**Provided data:**
-.-.-
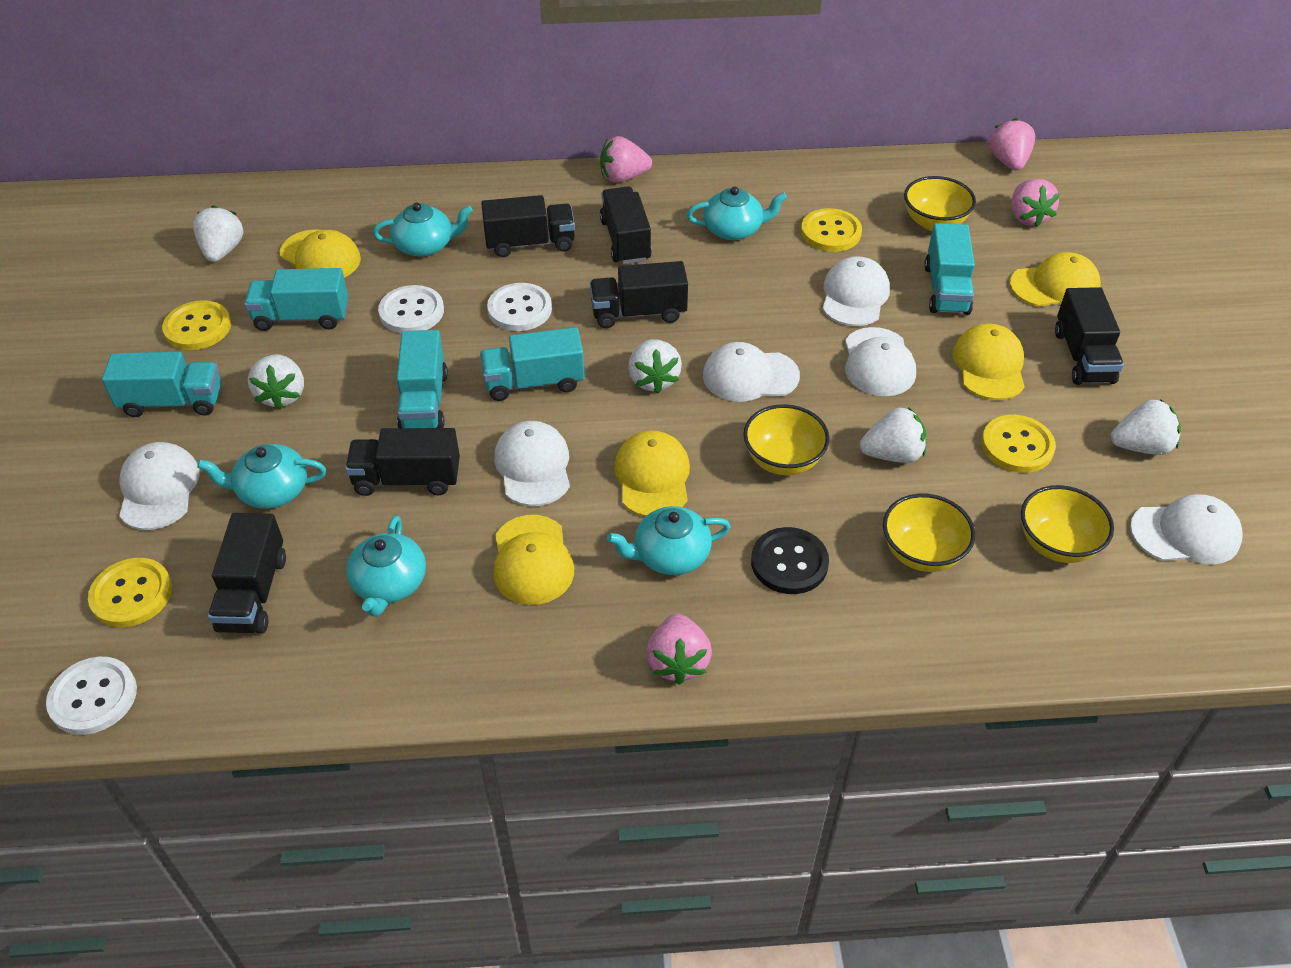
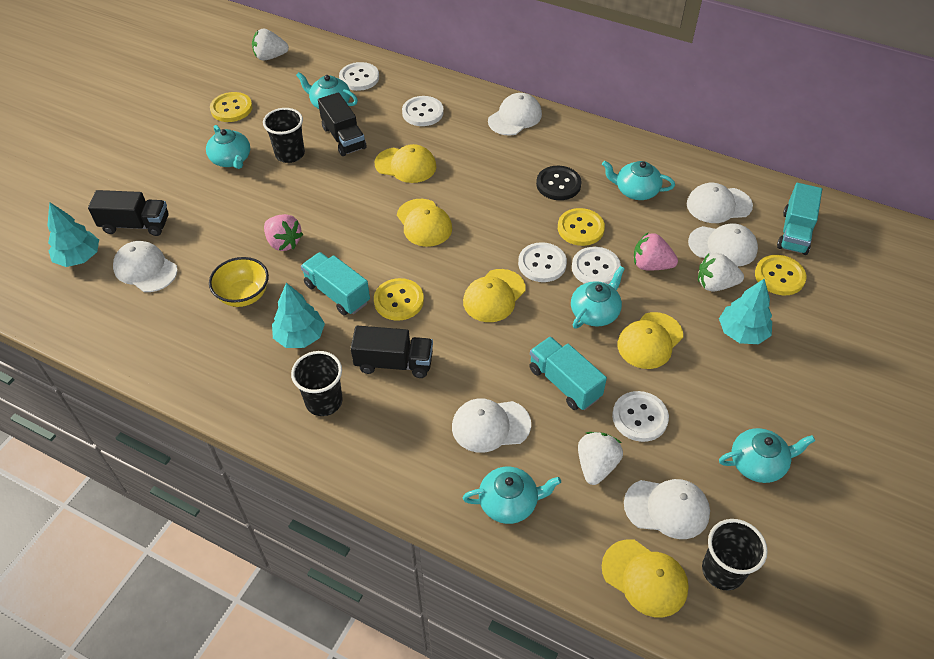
black cup: 0 -> 3
black truck: 6 -> 3
pink strawberry: 4 -> 2
turquoise teapot: 5 -> 6
turquoise tree: 0 -> 3
turquoise truck: 5 -> 3
white button: 3 -> 5
white strawberry: 5 -> 3
yellow bowl: 4 -> 1

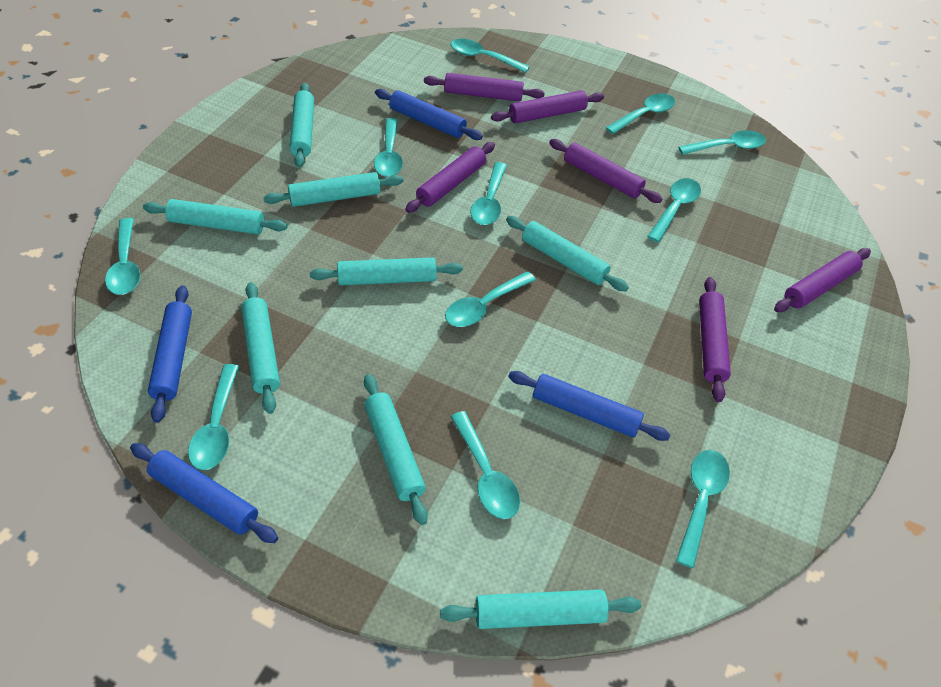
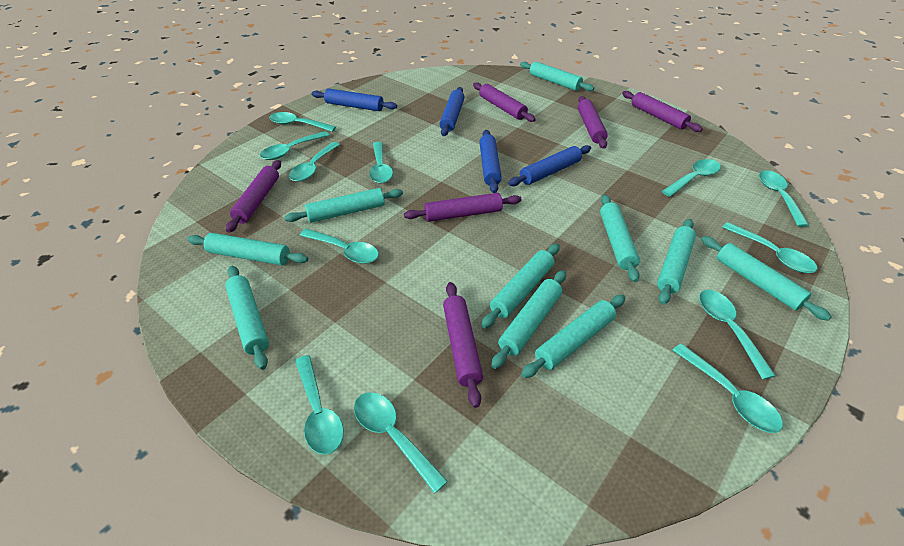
turquoise rolling pin: 8 -> 10
turquoise spoon: 11 -> 12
-.-.-
**Exercise:** Print the listing exactly, but skip its pictures.

**Completed exercise:**
black cup: 0 -> 3
black truck: 6 -> 3
pink strawberry: 4 -> 2
turquoise teapot: 5 -> 6
turquoise tree: 0 -> 3
turquoise truck: 5 -> 3
white button: 3 -> 5
white strawberry: 5 -> 3
yellow bowl: 4 -> 1

turquoise rolling pin: 8 -> 10
turquoise spoon: 11 -> 12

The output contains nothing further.